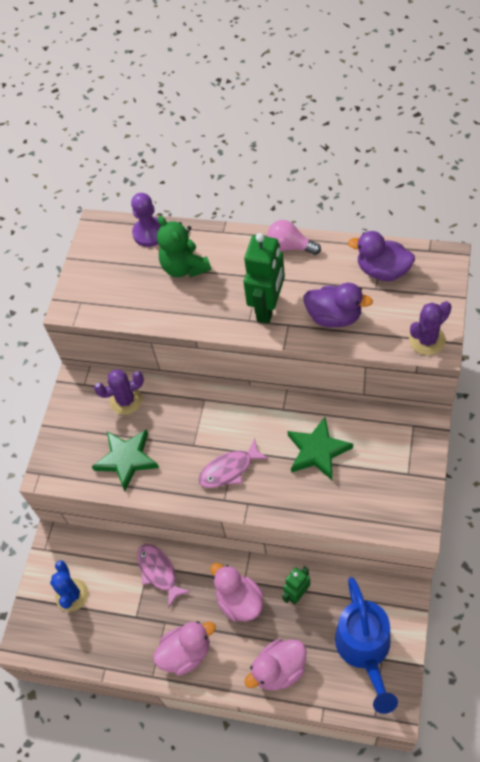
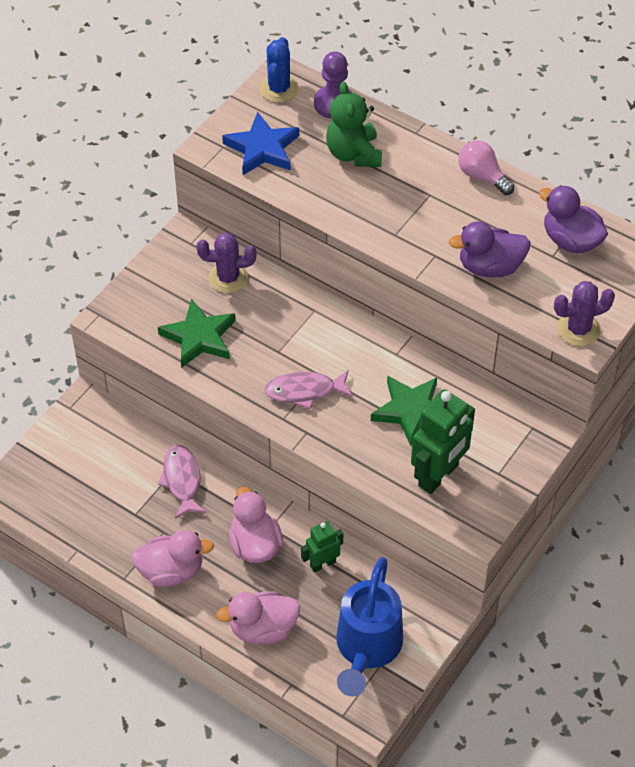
camera: 15 degrees right, 5 degrees down
(72, 595) = (77, 465): blue cactus -> blue cactus (279, 89)
(112, 291) = (262, 148): none -> blue star
(268, 307) = (422, 230): green robot -> green robot (438, 476)
(334, 317) = (490, 267): purple duck -> purple duck turned 135 degrees clockwise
:::::
The whole listing above needs to be copied exactly; please keep the pictures out.

camera: 15 degrees right, 5 degrees down
(72, 595) = (77, 465): blue cactus -> blue cactus (279, 89)
(112, 291) = (262, 148): none -> blue star
(268, 307) = (422, 230): green robot -> green robot (438, 476)
(334, 317) = (490, 267): purple duck -> purple duck turned 135 degrees clockwise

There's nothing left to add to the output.